**Data supplied:**

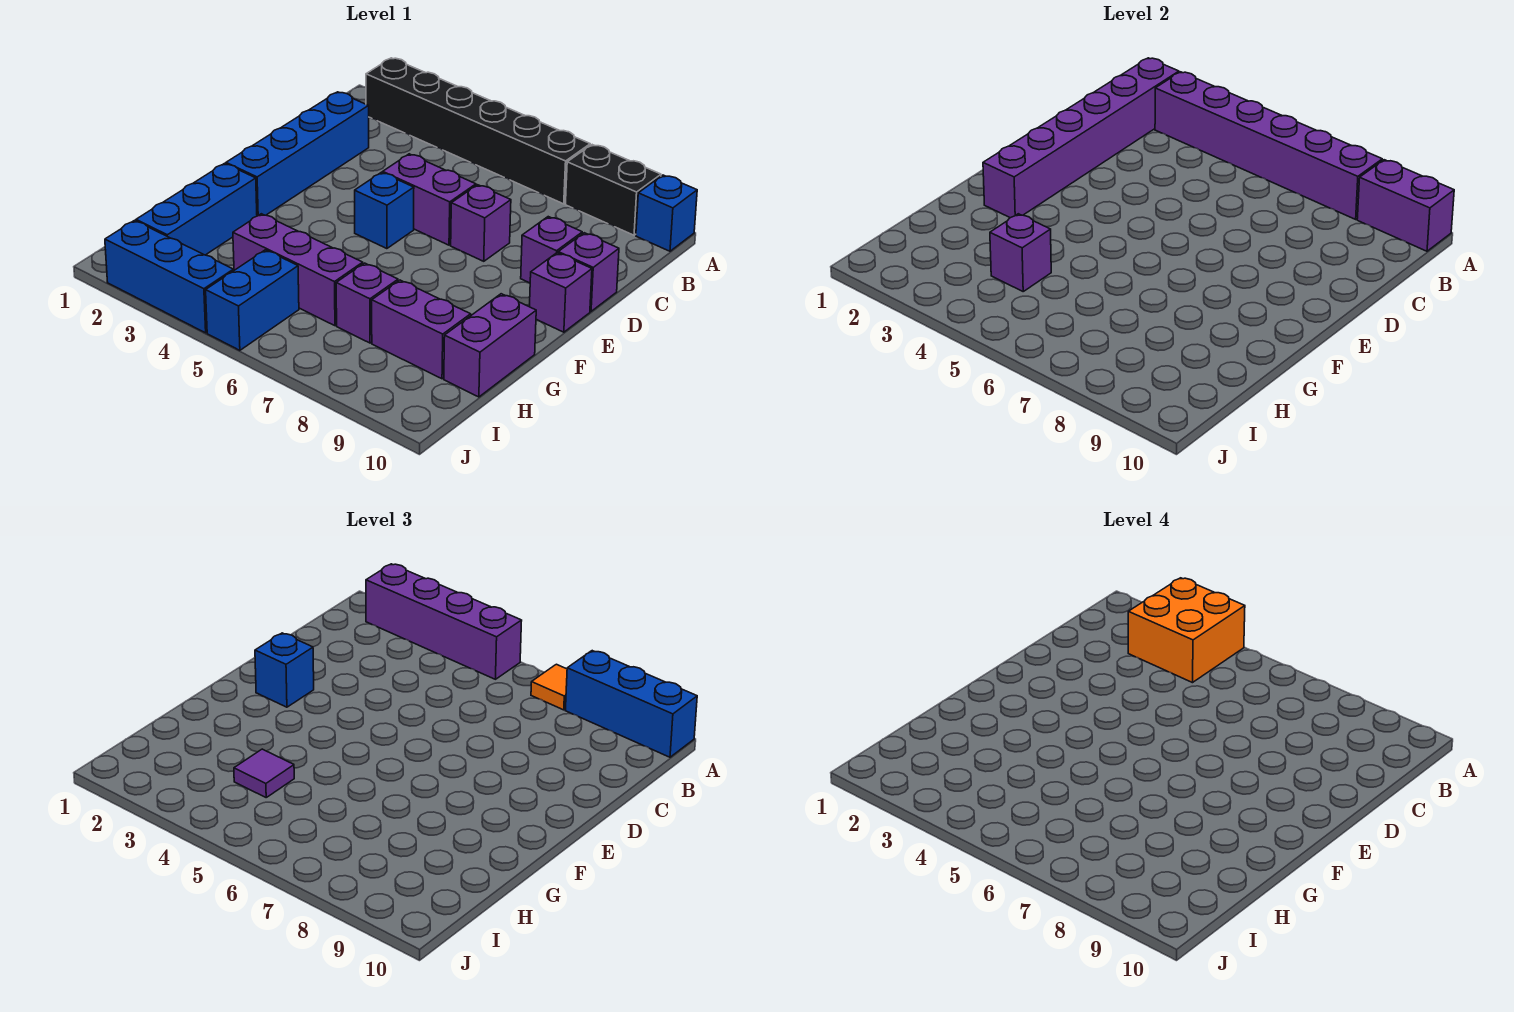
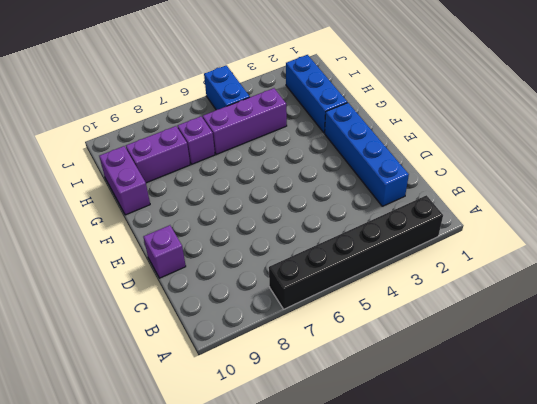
none -> black 1x2 brick [565,145,661,235]
none -> blue 1x1 brick [636,175,697,251]
none -> purple 1x2 brick [383,154,476,245]

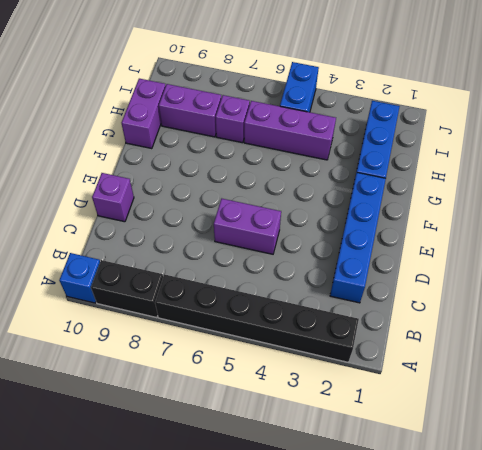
none -> purple 1x1 brick [451,185,511,261]
none -> purple 1x1 brick [521,217,582,283]
none -> blue 1x1 brick [355,172,414,249]

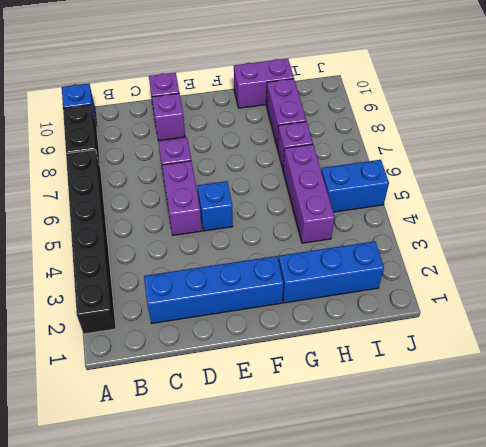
none -> purple 1x1 brick [529,253,592,332]
none -> blue 1x3 brick [105,220,233,333]
none -> purple 1x6 brick [983,58,1179,218]

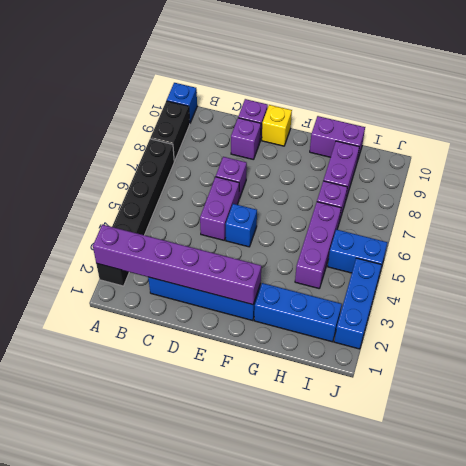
yellow 1x1 brick [262,105,292,146] -> purple 1x1 brick [529,253,592,332]
none -> purple 1x6 brick [1155,72,1382,219]
none -> purple 1x2 brick [1357,160,1454,251]
none -> purple 1x1 brick [990,214,1051,291]

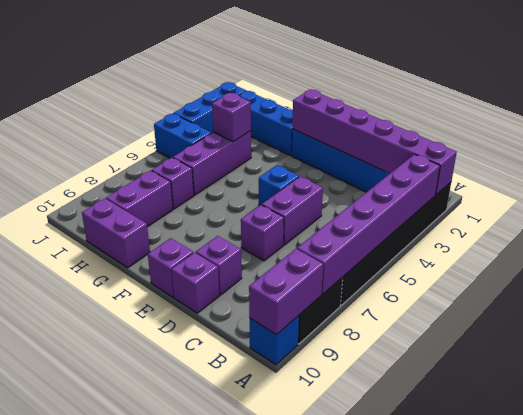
none -> purple 1x4 brick [366,564,522,679]
none -> orange 1x1 tile [531,664,567,710]
none -> blue 1x3 brick [565,651,697,757]

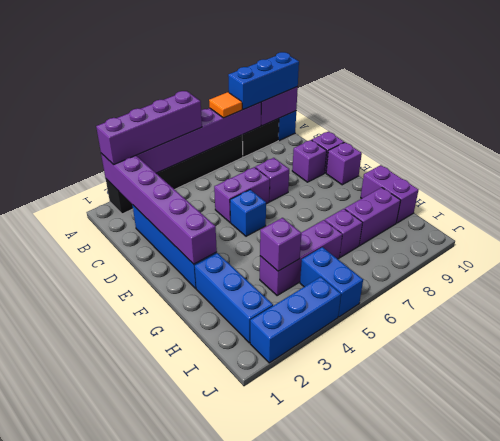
none -> blue 1x1 brick [255,633,314,707]
none -> purple 1x1 tile [234,749,294,797]
none -> orange 2x2 brick [1128,578,1245,683]

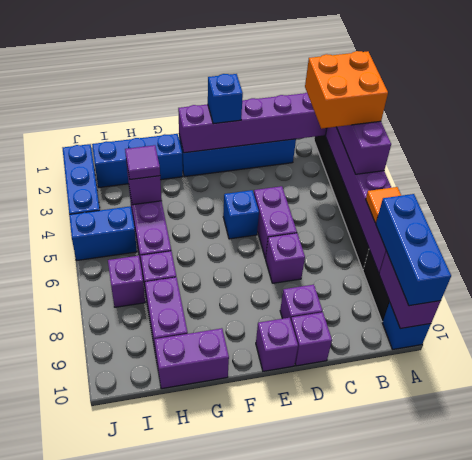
purple 1x1 brick [108,256,145,307] -> none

**Work order:** Lines from the one with "none -> purple 1x4 brick [366,564,522,679]" through the final line of the listing above: copy them exactly, both ends included, and omit every picture.

**Solution to this problem:**
none -> purple 1x4 brick [366,564,522,679]
none -> orange 1x1 tile [531,664,567,710]
none -> blue 1x3 brick [565,651,697,757]

none -> blue 1x1 brick [255,633,314,707]
none -> purple 1x1 tile [234,749,294,797]
none -> orange 2x2 brick [1128,578,1245,683]

purple 1x1 brick [108,256,145,307] -> none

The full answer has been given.